START Source data

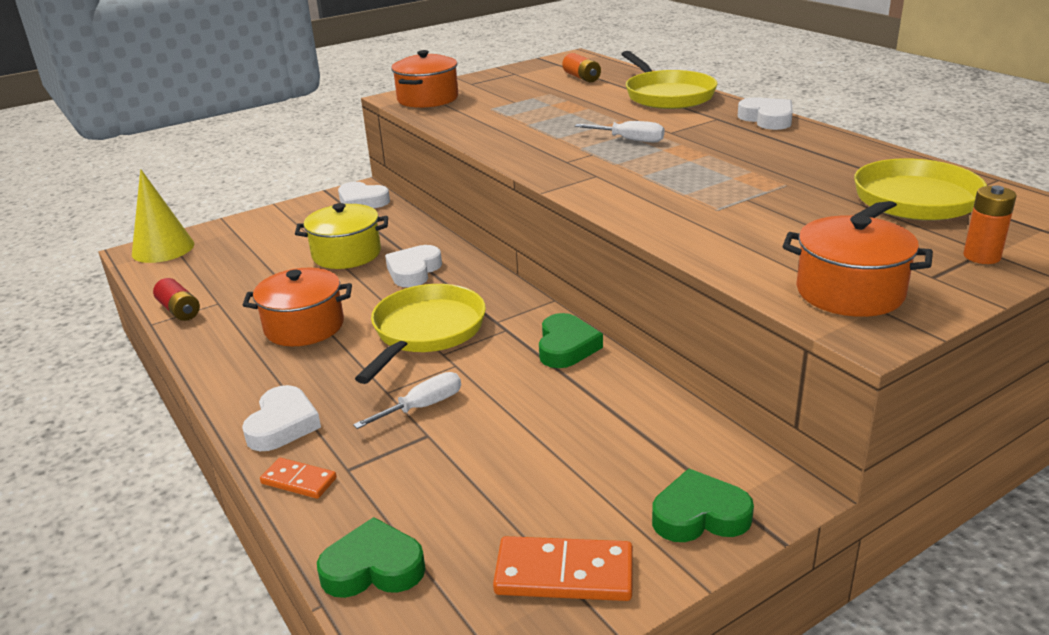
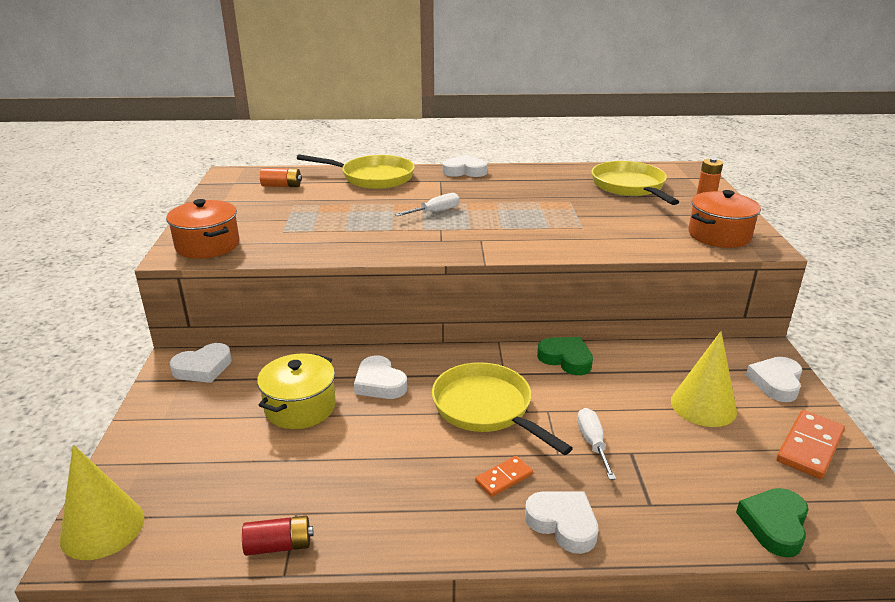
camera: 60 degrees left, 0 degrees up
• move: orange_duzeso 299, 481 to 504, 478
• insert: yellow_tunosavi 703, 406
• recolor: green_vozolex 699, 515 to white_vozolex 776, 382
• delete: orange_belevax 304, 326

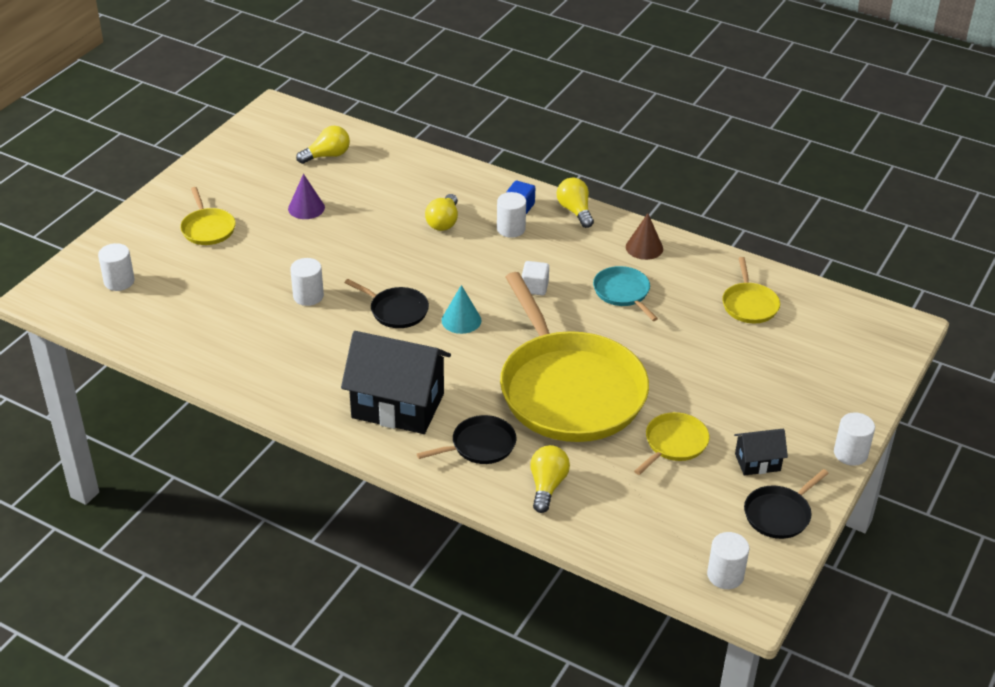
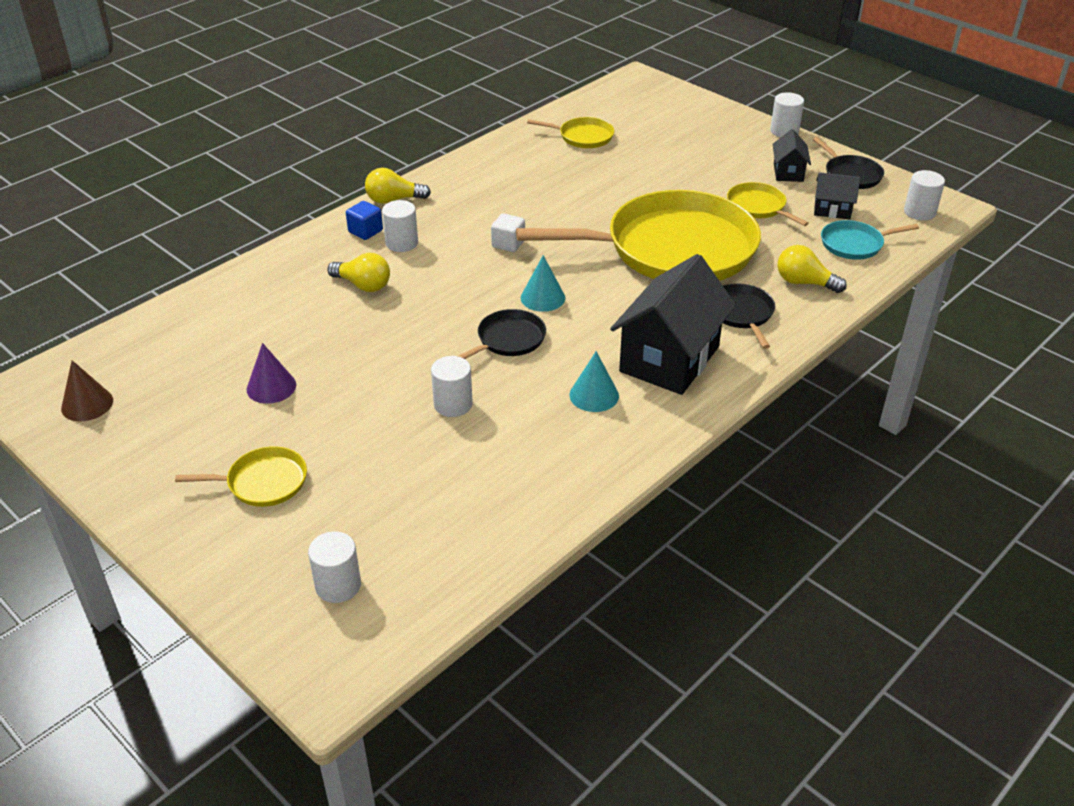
camera: 75 degrees left, 0 degrees up
• move: brown_tunosavi 644, 247 to 87, 404
• insert: turquoise_tunosavi 594, 395
• insert: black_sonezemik 832, 210
• move:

END Source data

Please restate the entries word for word, with all pictures left out.

camera: 60 degrees left, 0 degrees up
• move: orange_duzeso 299, 481 to 504, 478
• insert: yellow_tunosavi 703, 406
• recolor: green_vozolex 699, 515 to white_vozolex 776, 382
• delete: orange_belevax 304, 326

camera: 75 degrees left, 0 degrees up
• move: brown_tunosavi 644, 247 to 87, 404
• insert: turquoise_tunosavi 594, 395
• insert: black_sonezemik 832, 210
• move:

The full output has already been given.